* _Work order_
Keep every word of the entries and print them exactly; the pictures stay out.

━━ Source material ━━

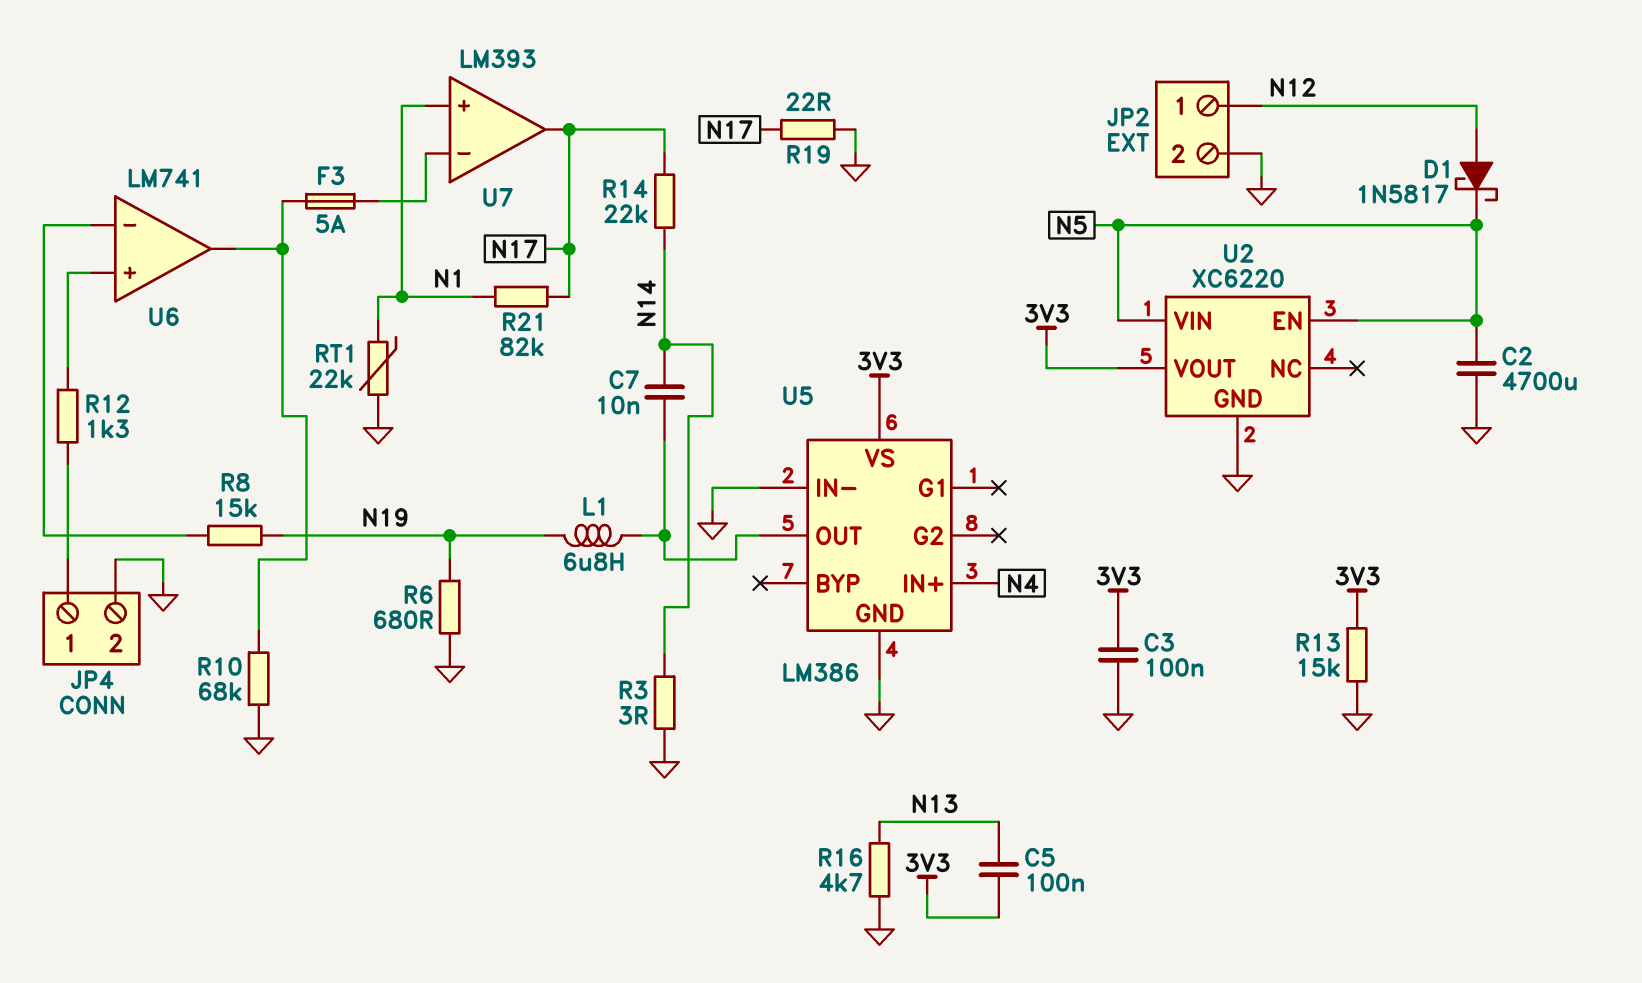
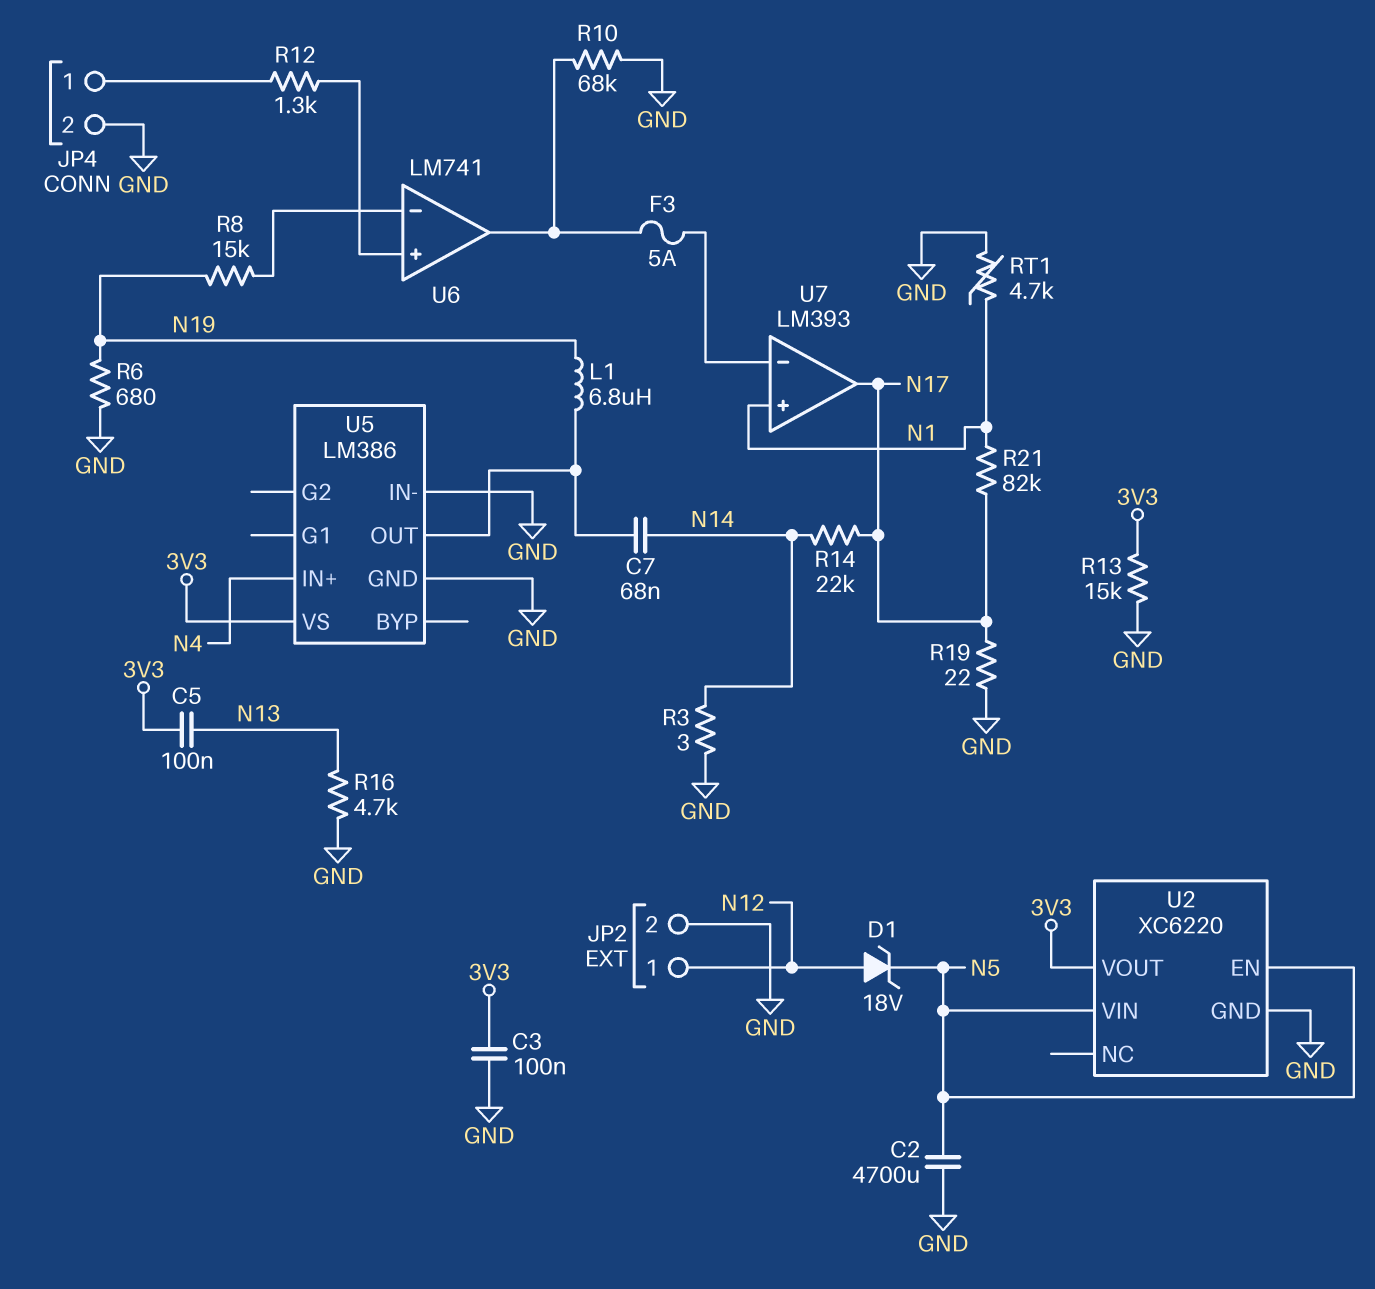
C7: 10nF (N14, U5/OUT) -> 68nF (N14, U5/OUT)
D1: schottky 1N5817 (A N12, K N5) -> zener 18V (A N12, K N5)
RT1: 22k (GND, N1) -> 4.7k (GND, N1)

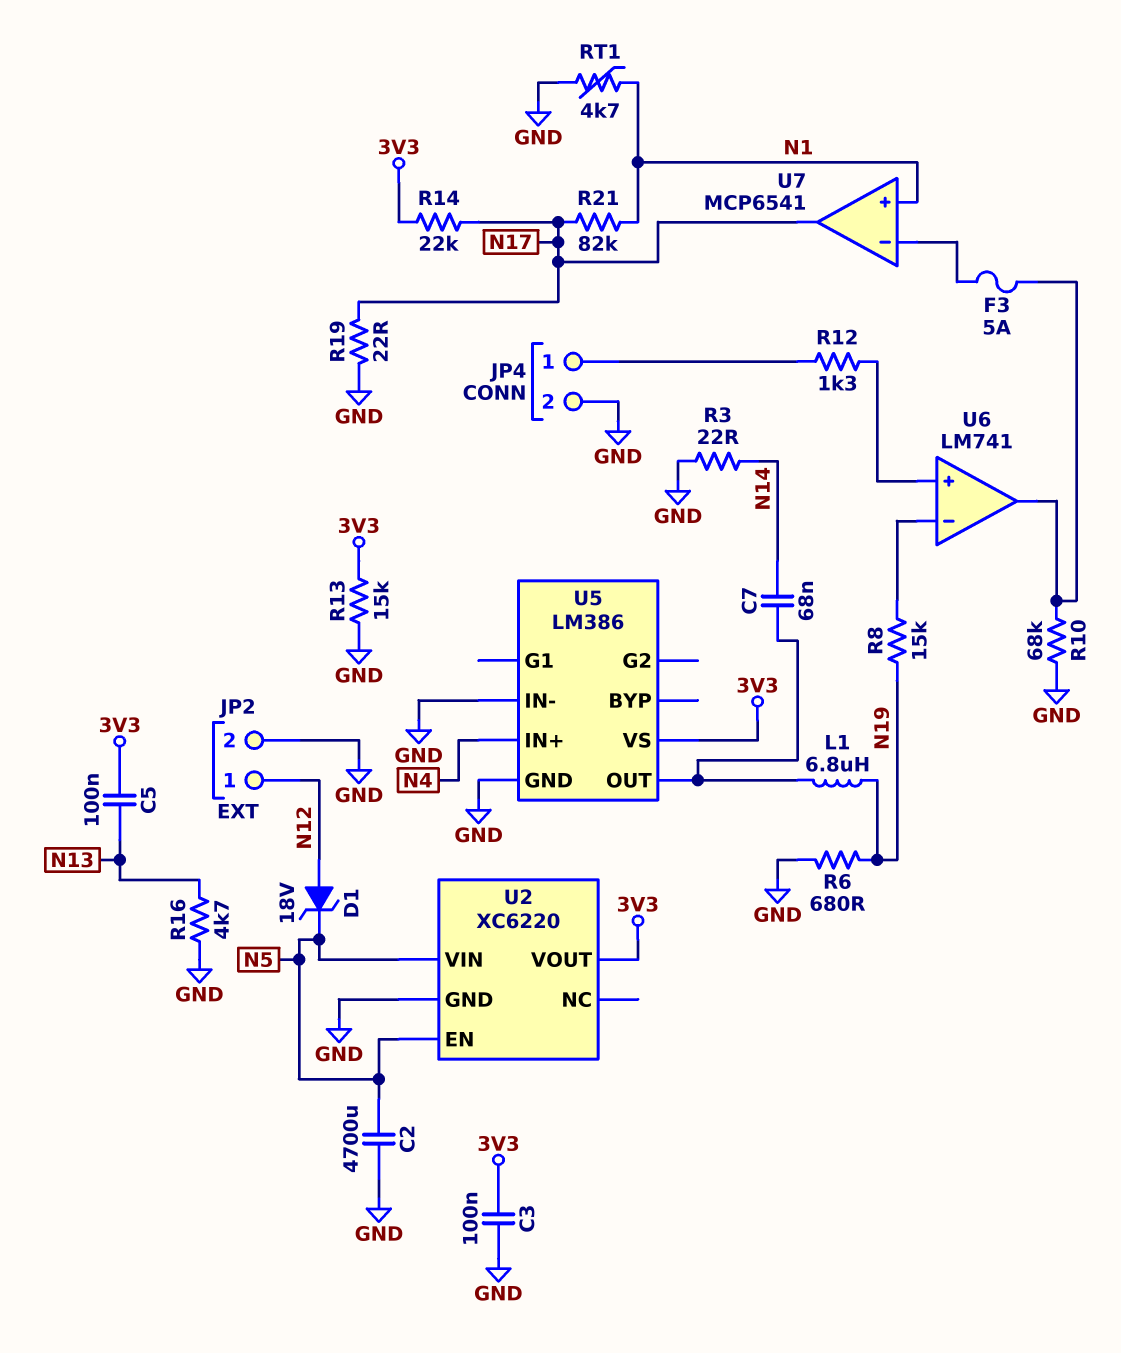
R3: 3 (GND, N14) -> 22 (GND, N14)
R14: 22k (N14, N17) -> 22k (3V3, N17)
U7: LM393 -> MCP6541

━━━

* _Exercise result_
C7: 10nF (N14, U5/OUT) -> 68nF (N14, U5/OUT)
D1: schottky 1N5817 (A N12, K N5) -> zener 18V (A N12, K N5)
RT1: 22k (GND, N1) -> 4.7k (GND, N1)

R3: 3 (GND, N14) -> 22 (GND, N14)
R14: 22k (N14, N17) -> 22k (3V3, N17)
U7: LM393 -> MCP6541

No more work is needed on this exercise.